» **Task prompt**
Pictures aside, write every record out again word for word.

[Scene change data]
------------------------------------------------------------------------

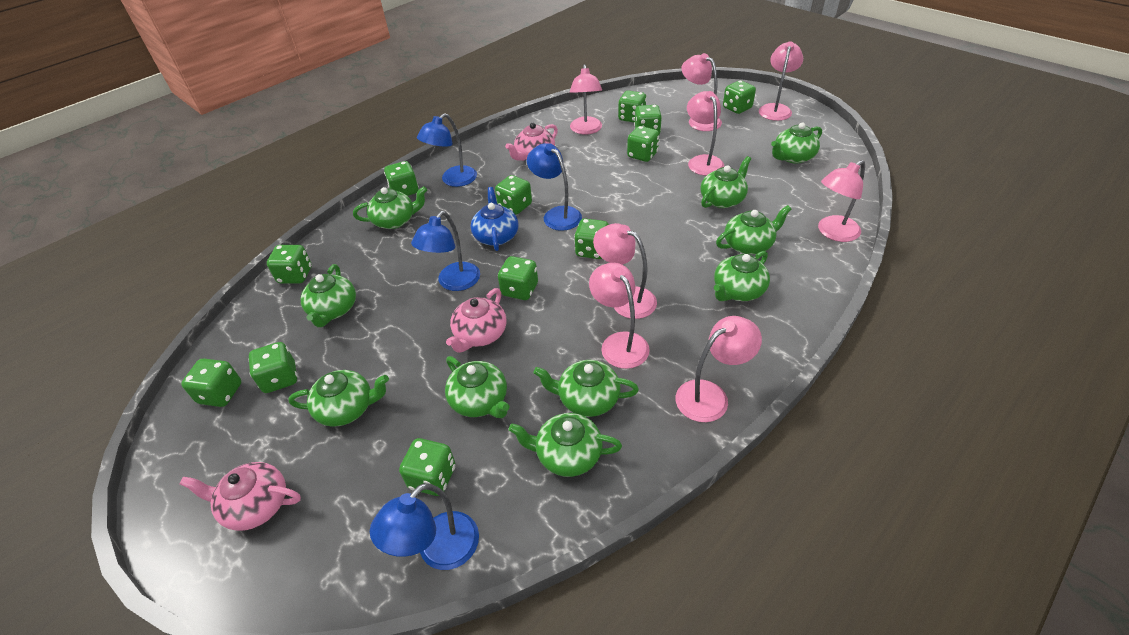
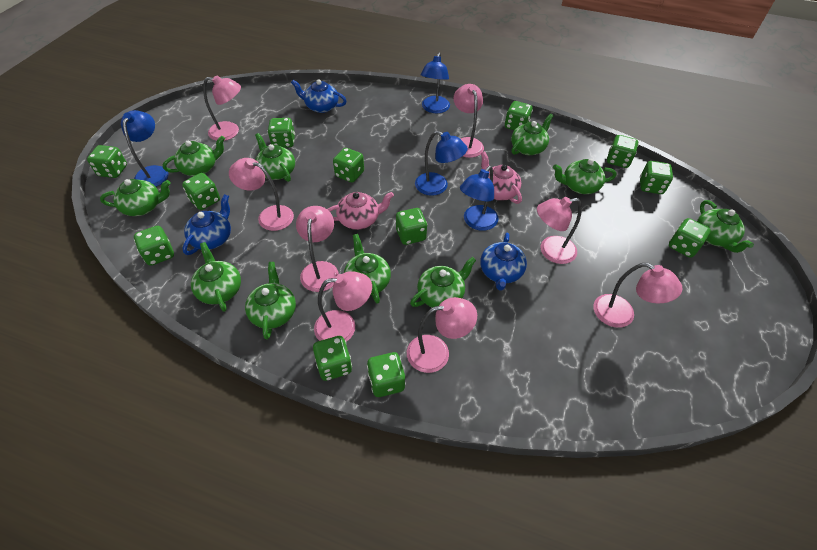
blue teapot: 1 -> 3
pink teapot: 3 -> 2

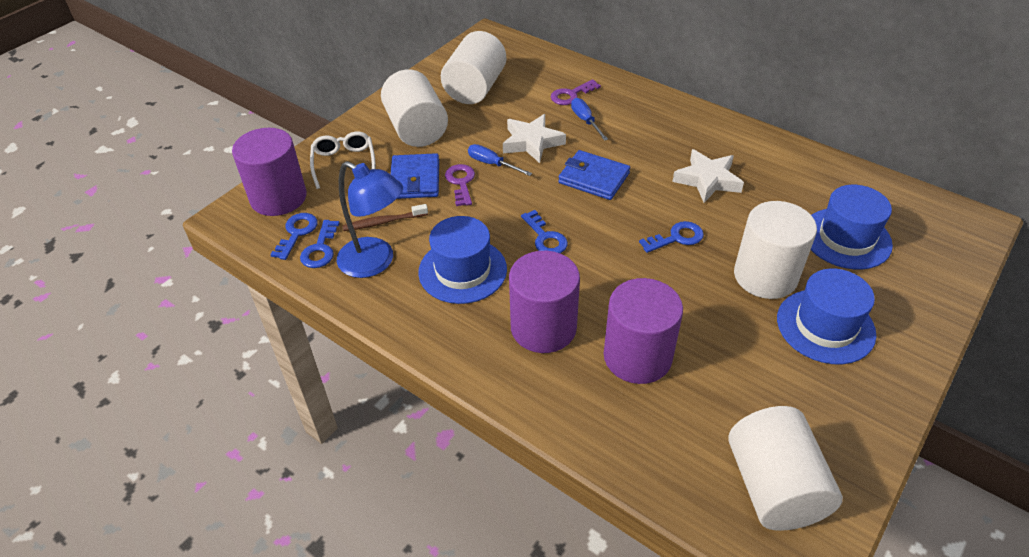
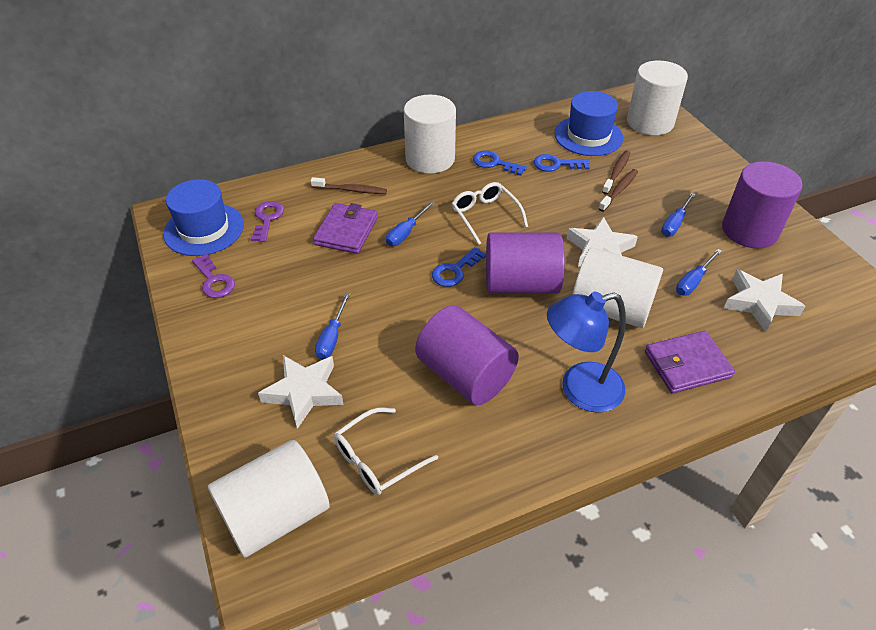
blue hat: 3 -> 2
blue key: 4 -> 3
blue screwdriver: 2 -> 4
blue wallet: 2 -> 0
brown toothbrush: 1 -> 3
purple wallet: 0 -> 2
white glasses: 1 -> 2
white star: 2 -> 3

------------------------------------------------------------------------

» **Exercise answer**
blue teapot: 1 -> 3
pink teapot: 3 -> 2

blue hat: 3 -> 2
blue key: 4 -> 3
blue screwdriver: 2 -> 4
blue wallet: 2 -> 0
brown toothbrush: 1 -> 3
purple wallet: 0 -> 2
white glasses: 1 -> 2
white star: 2 -> 3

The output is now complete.